> **Excerpted records**:
--- START ---

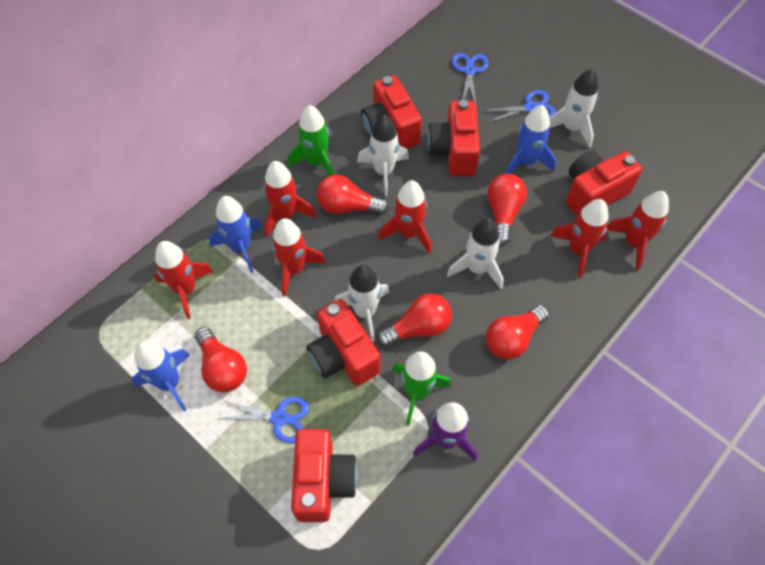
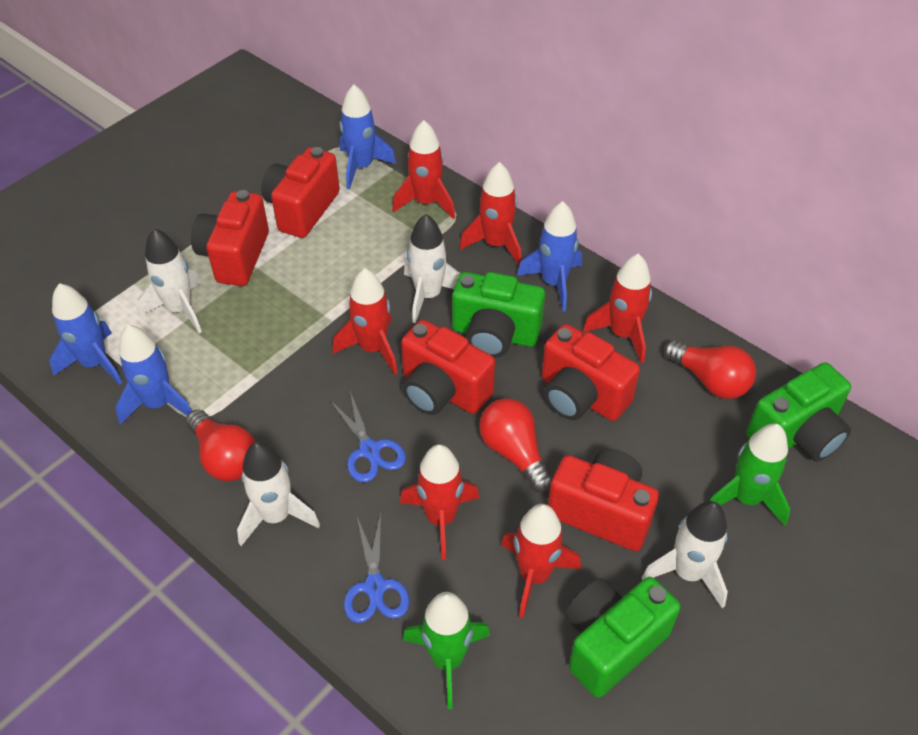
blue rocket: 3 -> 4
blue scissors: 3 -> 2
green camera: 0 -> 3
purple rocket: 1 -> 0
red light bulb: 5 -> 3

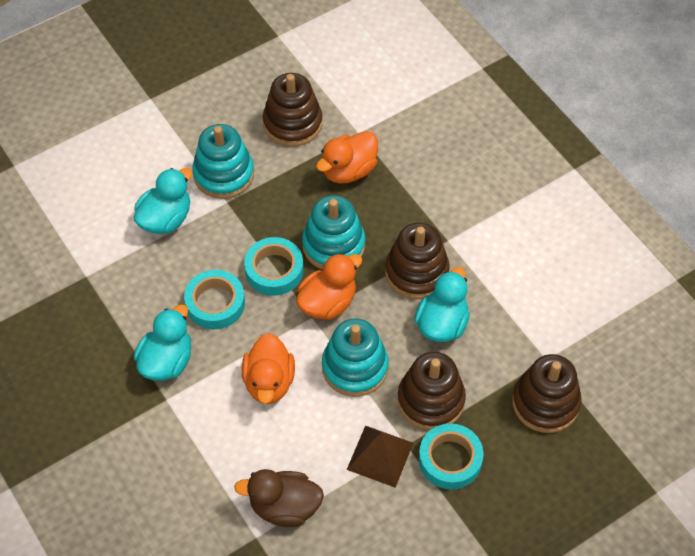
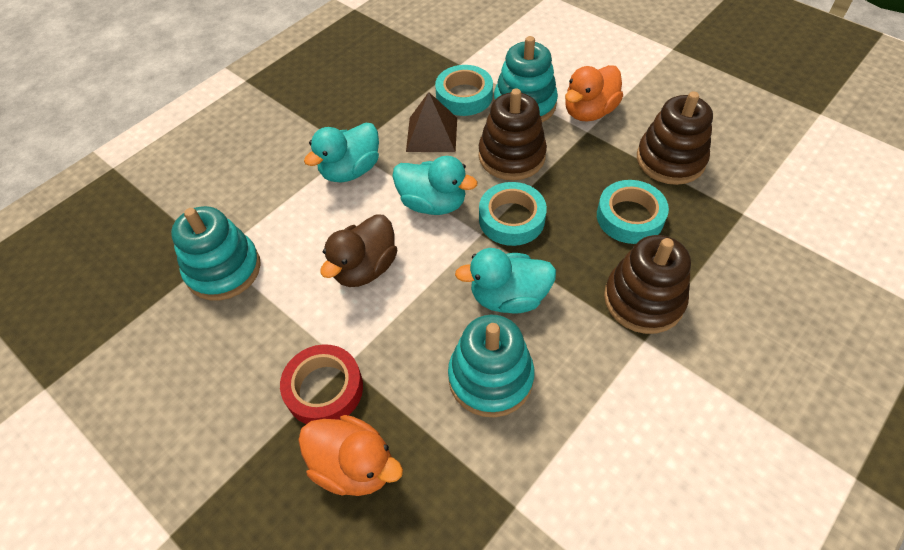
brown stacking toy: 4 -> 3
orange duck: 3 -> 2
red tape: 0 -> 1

--- END ---
--- START ---

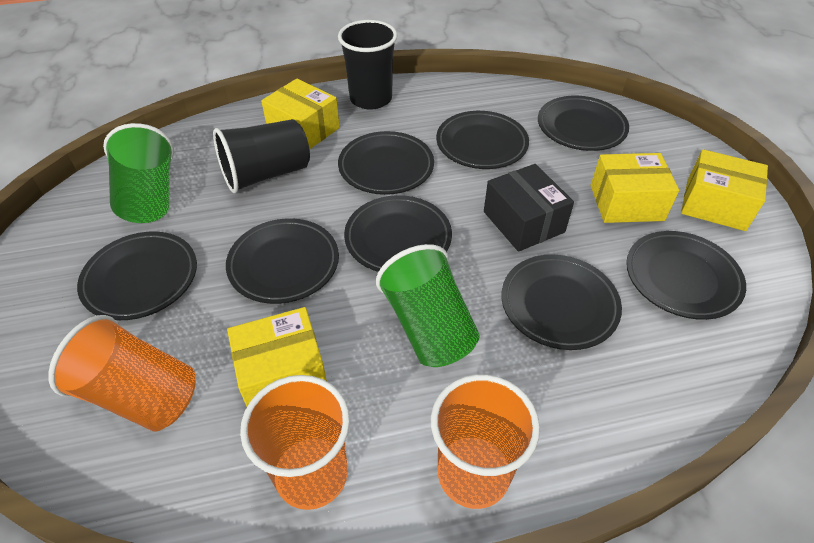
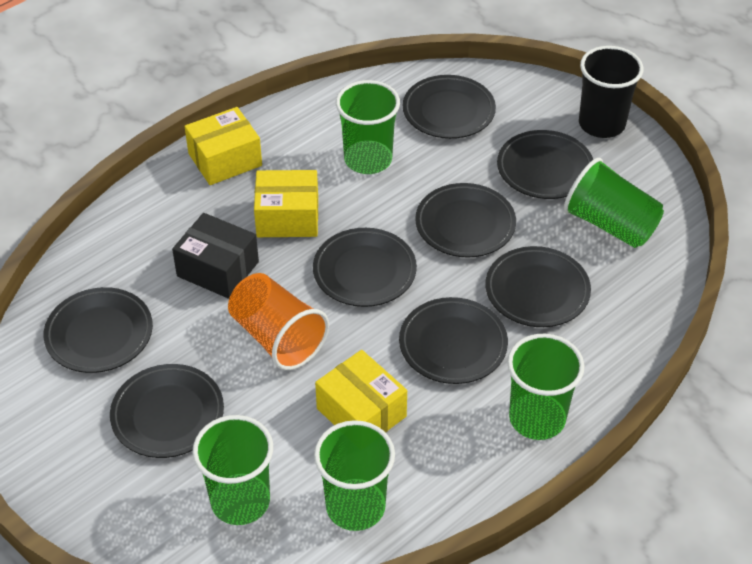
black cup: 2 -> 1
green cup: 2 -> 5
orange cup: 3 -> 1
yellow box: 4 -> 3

--- END ---

> **Activity**: Please copy the lines in the records above between the one holding "black cup: 2 -> 1" and the one holding "yellow box: 4 -> 3", inclusive, exactly and with no other line.

> **Problem solution**:
black cup: 2 -> 1
green cup: 2 -> 5
orange cup: 3 -> 1
yellow box: 4 -> 3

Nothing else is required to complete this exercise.